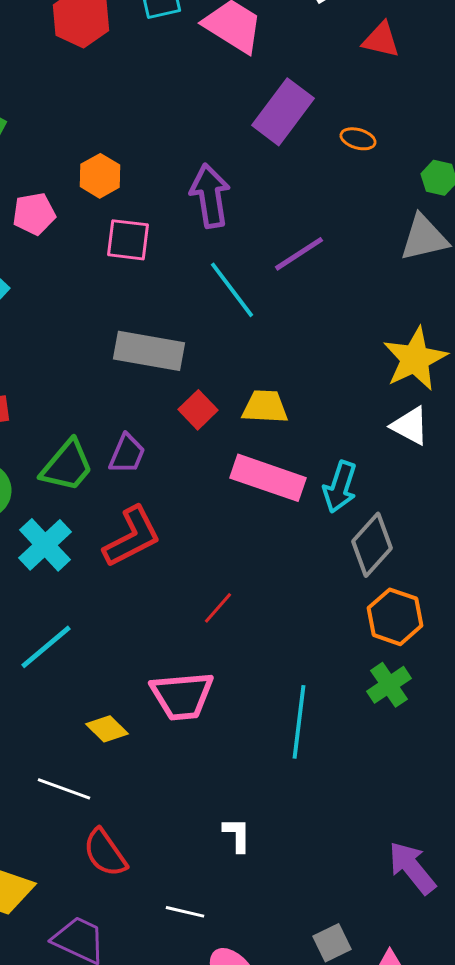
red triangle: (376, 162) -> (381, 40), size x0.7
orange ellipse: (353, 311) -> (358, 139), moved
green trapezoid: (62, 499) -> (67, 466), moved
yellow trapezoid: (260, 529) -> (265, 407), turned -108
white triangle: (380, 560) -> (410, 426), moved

__________

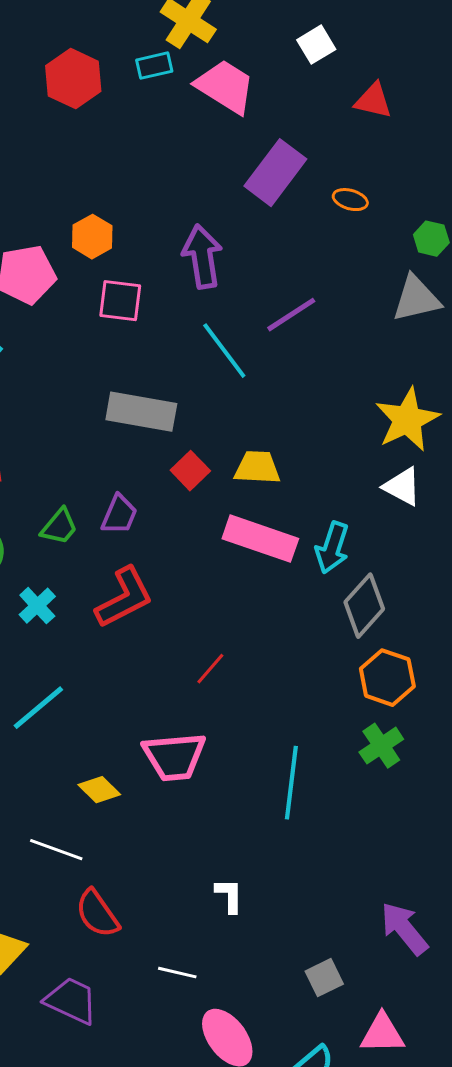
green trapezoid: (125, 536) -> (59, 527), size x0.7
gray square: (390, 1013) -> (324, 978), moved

__________

Show every line above in which the word "trapezoid" appears.

▶ Result:
green trapezoid: (62, 499) -> (67, 466), moved
yellow trapezoid: (260, 529) -> (265, 407), turned -108
green trapezoid: (125, 536) -> (59, 527), size x0.7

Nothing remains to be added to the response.